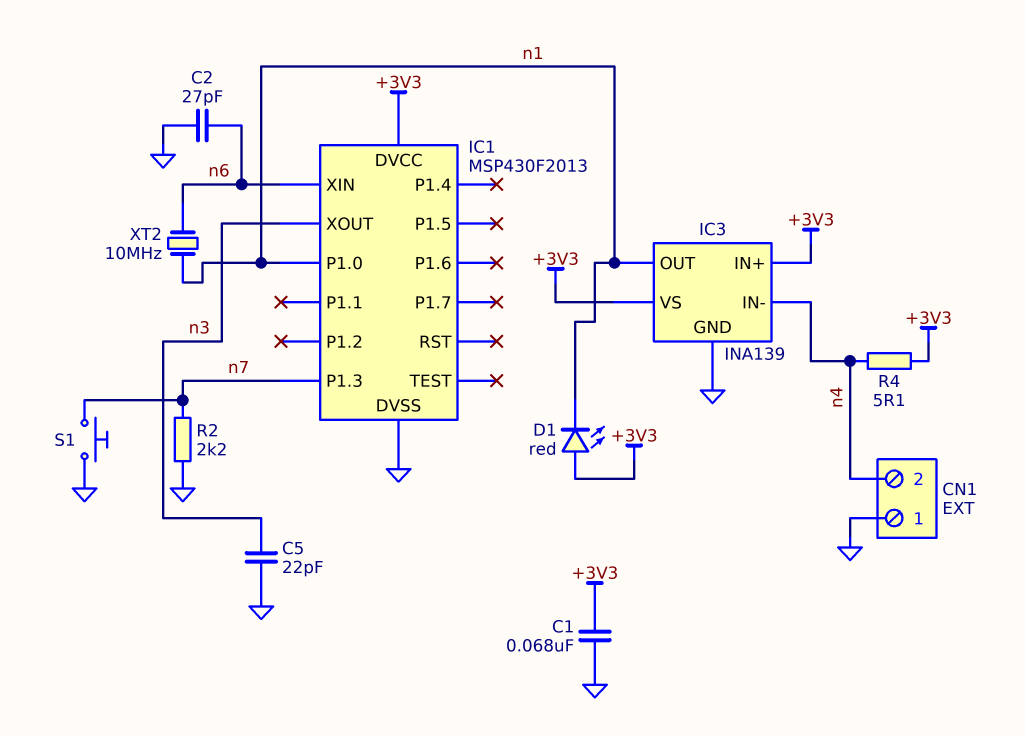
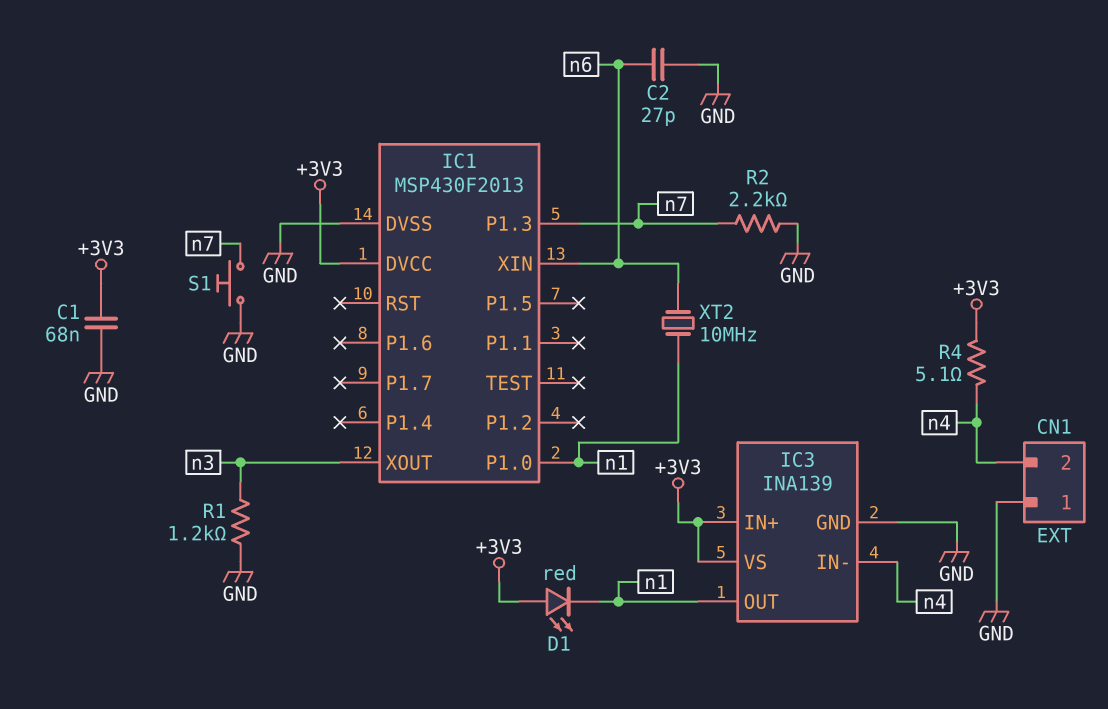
C5: 22pF (GND, n3) -> none
R1: none -> 1.2k (GND, n3)

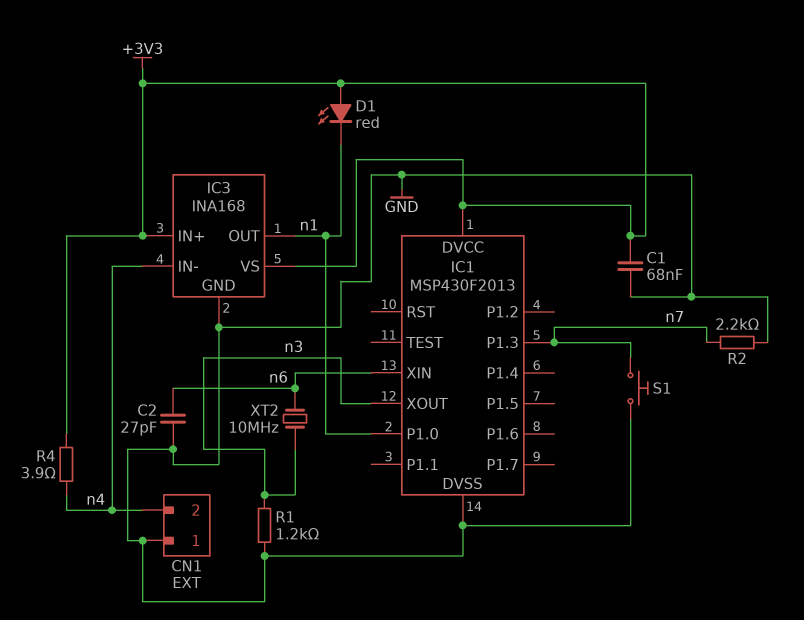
IC3: INA139 -> INA168
R4: 5.1 (+3V3, n4) -> 3.9 (+3V3, n4)
XT2: 10MHz (n1, n6) -> 10MHz (n3, n6)

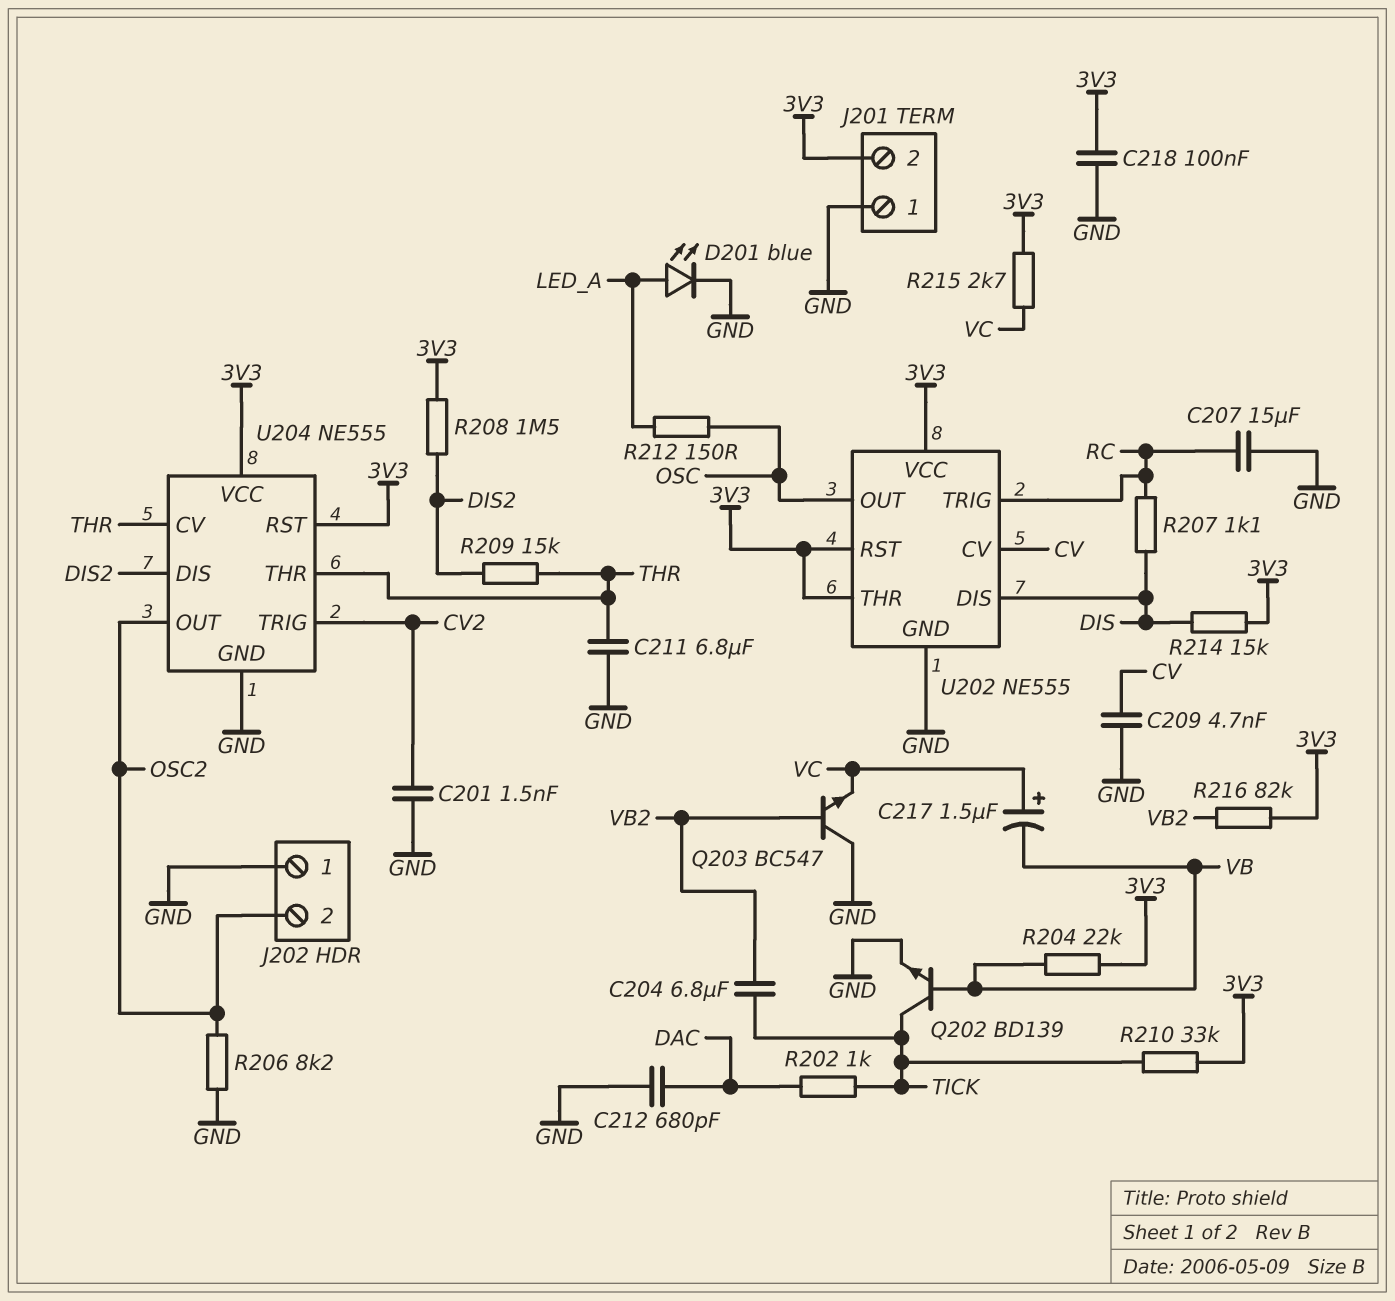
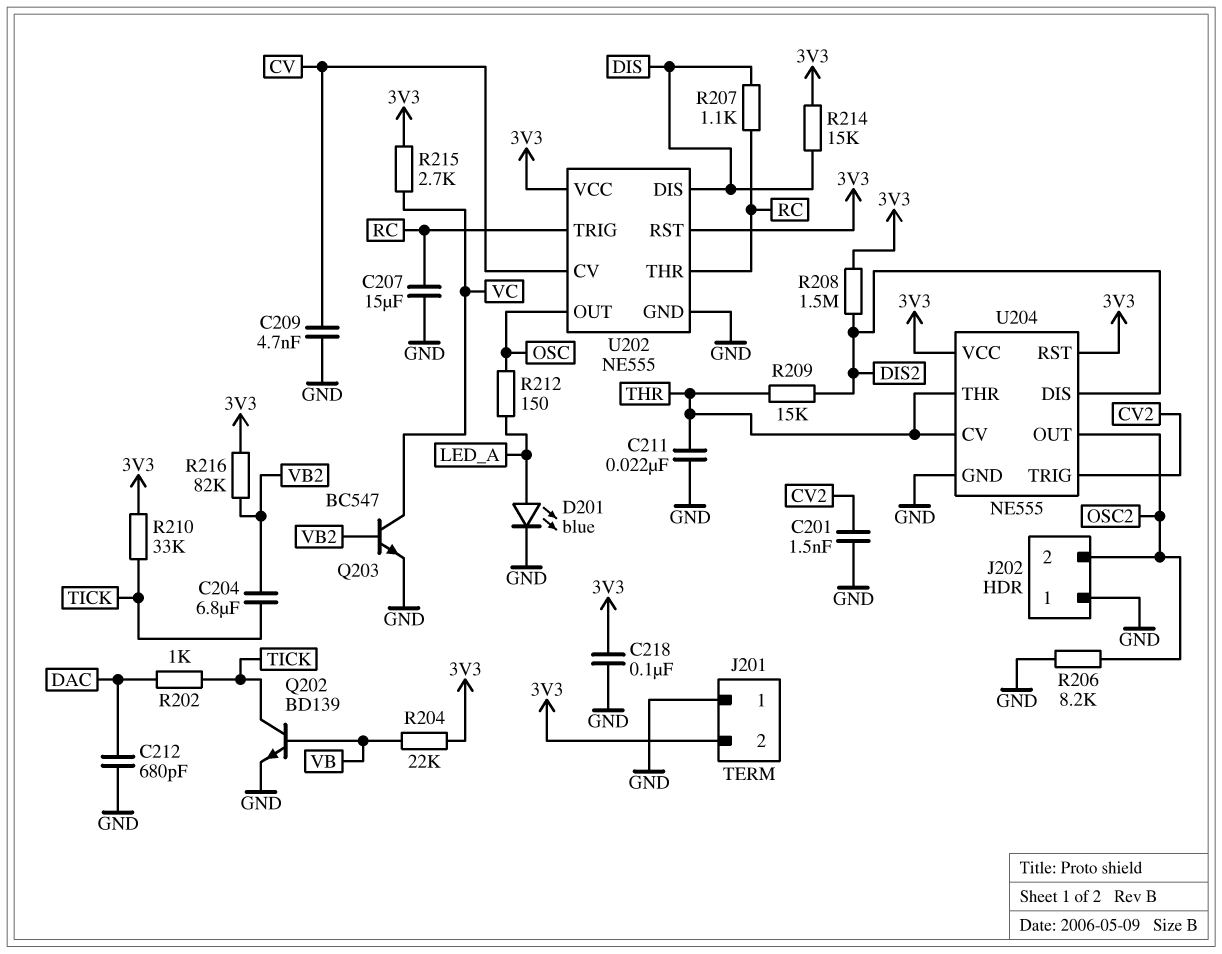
C211: 6.8uF (GND, THR) -> 22nF (GND, THR)
C217: 1.5uF (plus VC, minus VB) -> none
Q203: NPN BC547 (B VB2, C GND, E VC) -> NPN BC547 (B VB2, C VC, E GND)
U202 pin THR: 3V3 -> RC

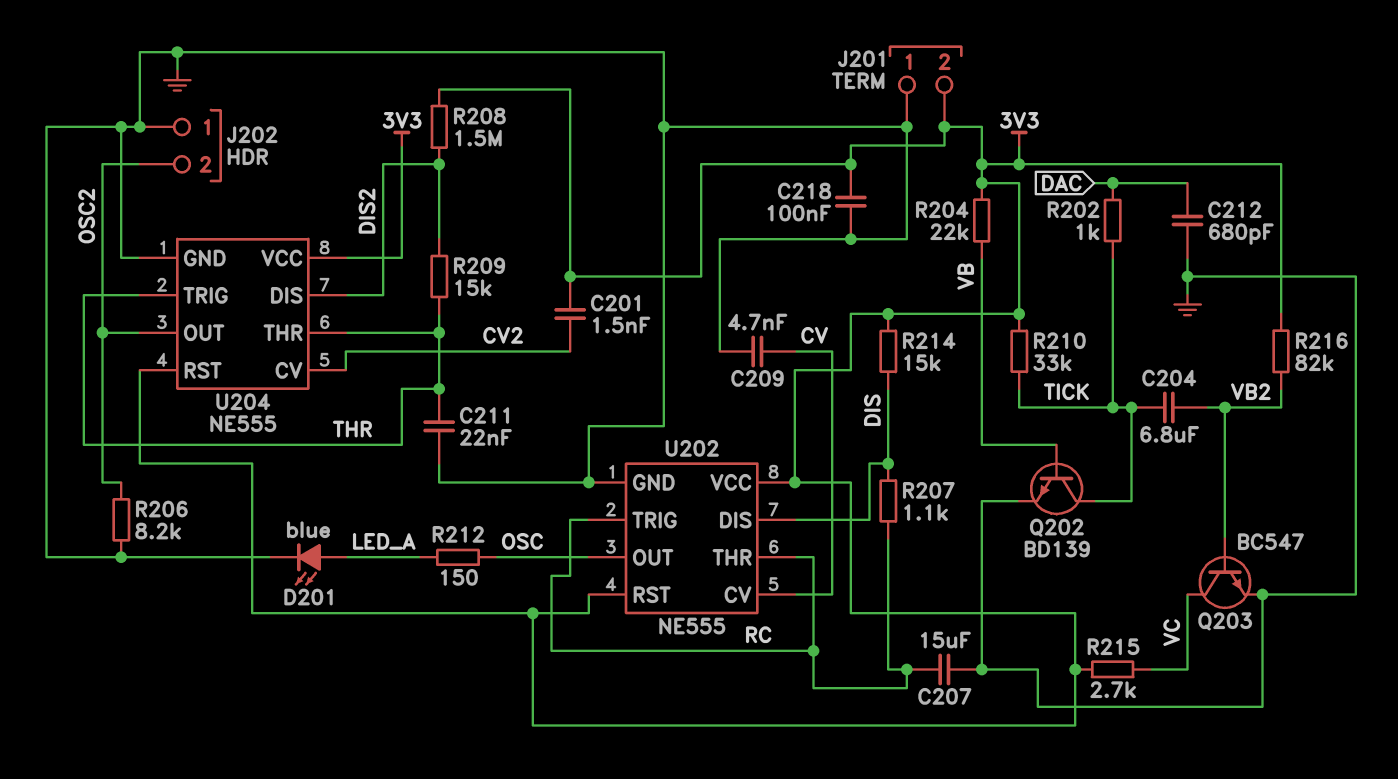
C201: 1.5nF (CV2, GND) -> 1.5nF (3V3, CV2)
U204 pin CV: THR -> CV2
U204 pin TRIG: CV2 -> THR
■ ■ ■ ■
WHAT YOU ARE ASKED TO DO:
Please set down every line of the listing verbatim, excluding its pictures.

WRITTEN RESPONSE:
C5: 22pF (GND, n3) -> none
R1: none -> 1.2k (GND, n3)

IC3: INA139 -> INA168
R4: 5.1 (+3V3, n4) -> 3.9 (+3V3, n4)
XT2: 10MHz (n1, n6) -> 10MHz (n3, n6)

C211: 6.8uF (GND, THR) -> 22nF (GND, THR)
C217: 1.5uF (plus VC, minus VB) -> none
Q203: NPN BC547 (B VB2, C GND, E VC) -> NPN BC547 (B VB2, C VC, E GND)
U202 pin THR: 3V3 -> RC

C201: 1.5nF (CV2, GND) -> 1.5nF (3V3, CV2)
U204 pin CV: THR -> CV2
U204 pin TRIG: CV2 -> THR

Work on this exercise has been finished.